**WHAT THE TASK ASKS**
Each entry below should appear again exactly as written, without pictures.

= Beginning of Section =

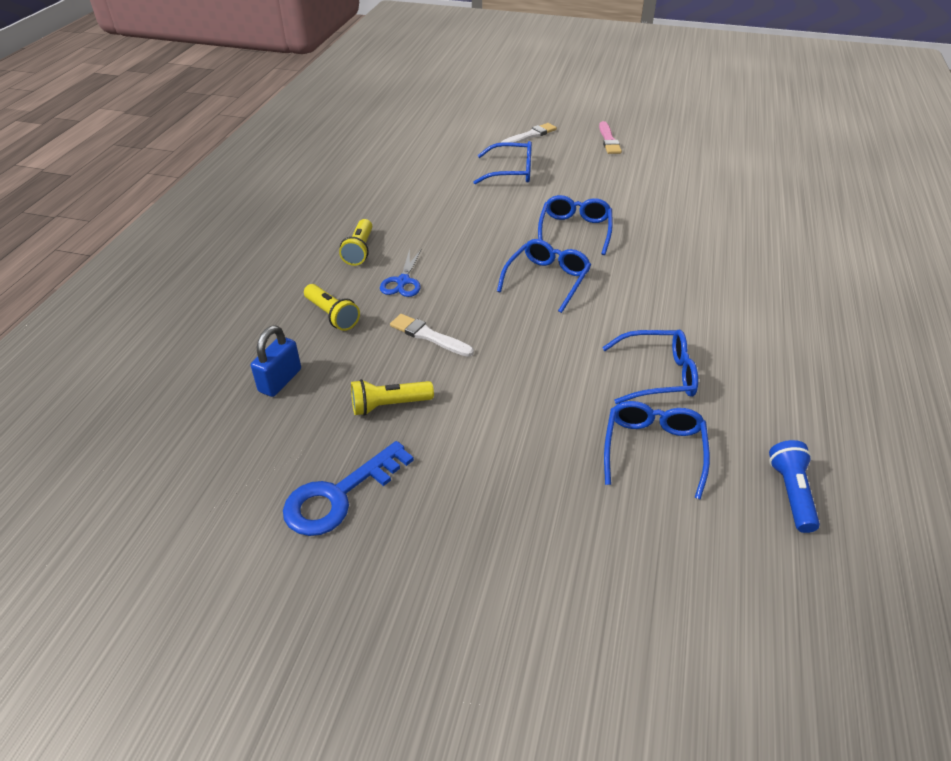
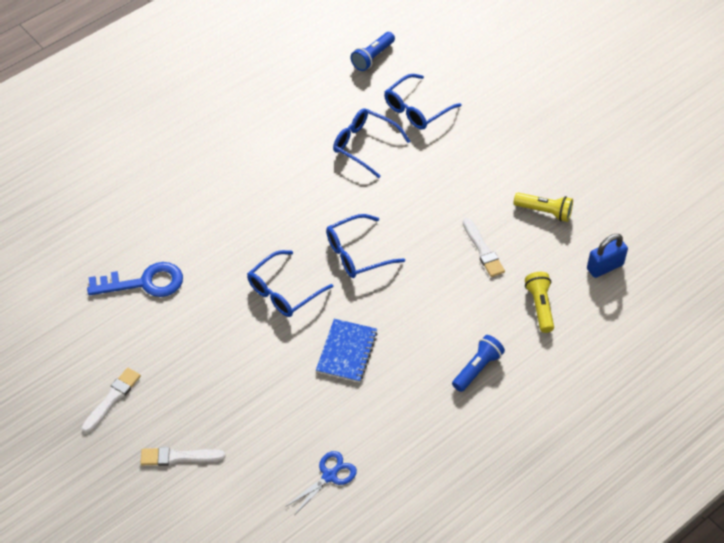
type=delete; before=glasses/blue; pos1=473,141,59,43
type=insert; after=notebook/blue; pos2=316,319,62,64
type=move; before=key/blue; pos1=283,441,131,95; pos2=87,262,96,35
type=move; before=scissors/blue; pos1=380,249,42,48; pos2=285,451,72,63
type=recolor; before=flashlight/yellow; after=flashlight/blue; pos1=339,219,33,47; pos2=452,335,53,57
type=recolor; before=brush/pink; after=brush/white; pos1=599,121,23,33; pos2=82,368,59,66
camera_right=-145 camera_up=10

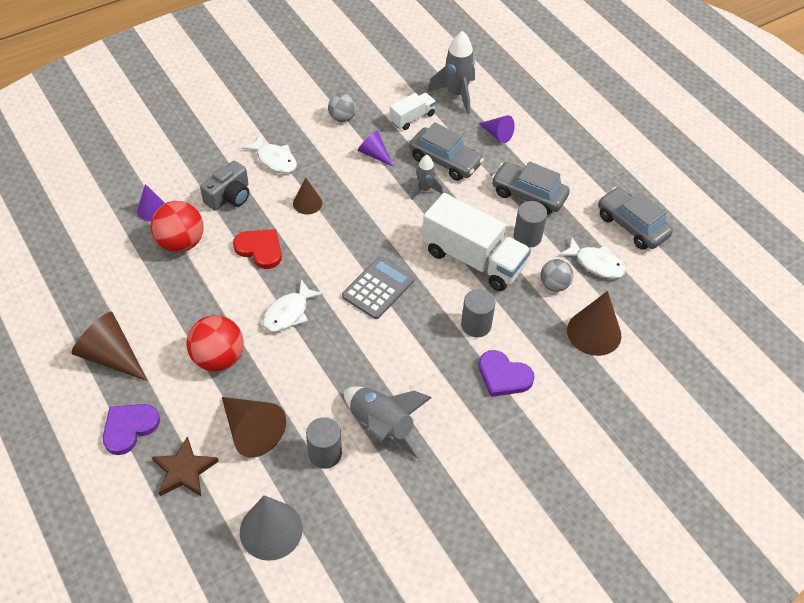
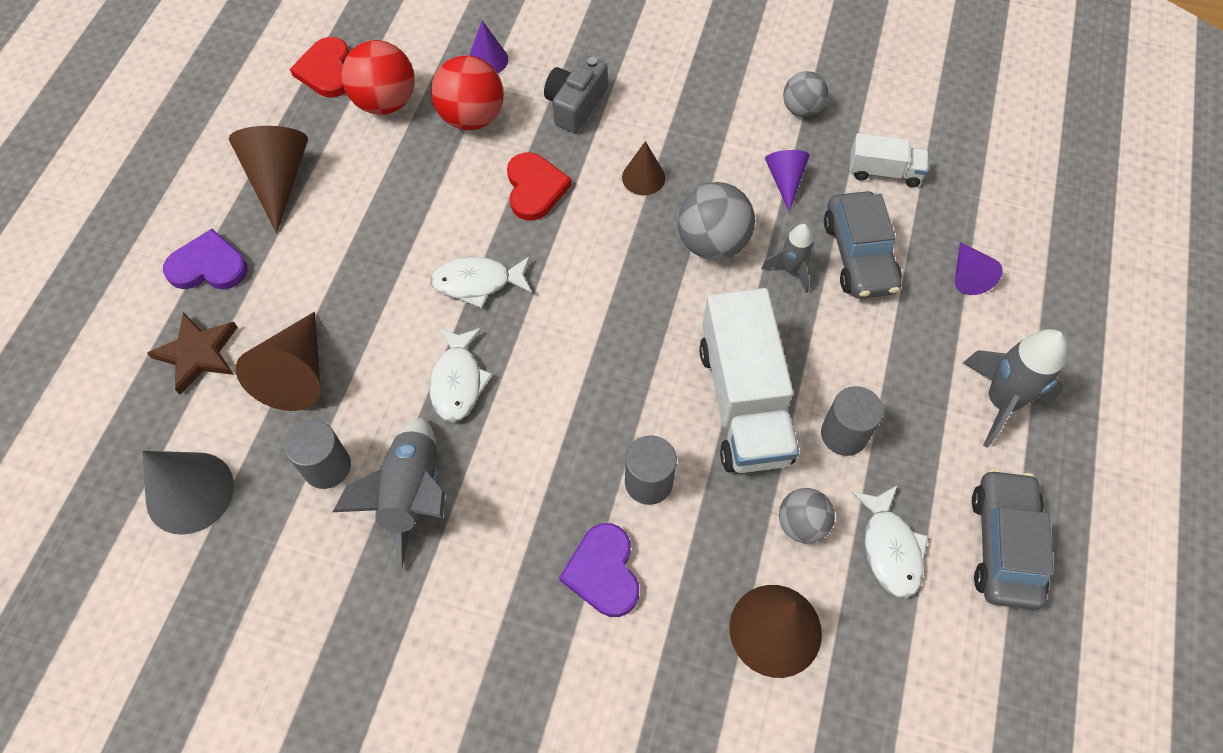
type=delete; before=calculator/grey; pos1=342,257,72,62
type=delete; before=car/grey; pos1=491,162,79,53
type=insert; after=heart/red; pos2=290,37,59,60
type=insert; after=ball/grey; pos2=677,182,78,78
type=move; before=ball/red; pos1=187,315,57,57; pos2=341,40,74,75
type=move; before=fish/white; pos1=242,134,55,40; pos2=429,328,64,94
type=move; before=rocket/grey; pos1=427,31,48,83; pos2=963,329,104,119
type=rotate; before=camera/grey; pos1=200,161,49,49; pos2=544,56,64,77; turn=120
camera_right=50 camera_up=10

= End of Section =

**SOLUTION FOR THIS EXERCISE**
type=delete; before=glasses/blue; pos1=473,141,59,43
type=insert; after=notebook/blue; pos2=316,319,62,64
type=move; before=key/blue; pos1=283,441,131,95; pos2=87,262,96,35
type=move; before=scissors/blue; pos1=380,249,42,48; pos2=285,451,72,63
type=recolor; before=flashlight/yellow; after=flashlight/blue; pos1=339,219,33,47; pos2=452,335,53,57
type=recolor; before=brush/pink; after=brush/white; pos1=599,121,23,33; pos2=82,368,59,66
camera_right=-145 camera_up=10

type=delete; before=calculator/grey; pos1=342,257,72,62
type=delete; before=car/grey; pos1=491,162,79,53
type=insert; after=heart/red; pos2=290,37,59,60
type=insert; after=ball/grey; pos2=677,182,78,78
type=move; before=ball/red; pos1=187,315,57,57; pos2=341,40,74,75
type=move; before=fish/white; pos1=242,134,55,40; pos2=429,328,64,94
type=move; before=rocket/grey; pos1=427,31,48,83; pos2=963,329,104,119
type=rotate; before=camera/grey; pos1=200,161,49,49; pos2=544,56,64,77; turn=120
camera_right=50 camera_up=10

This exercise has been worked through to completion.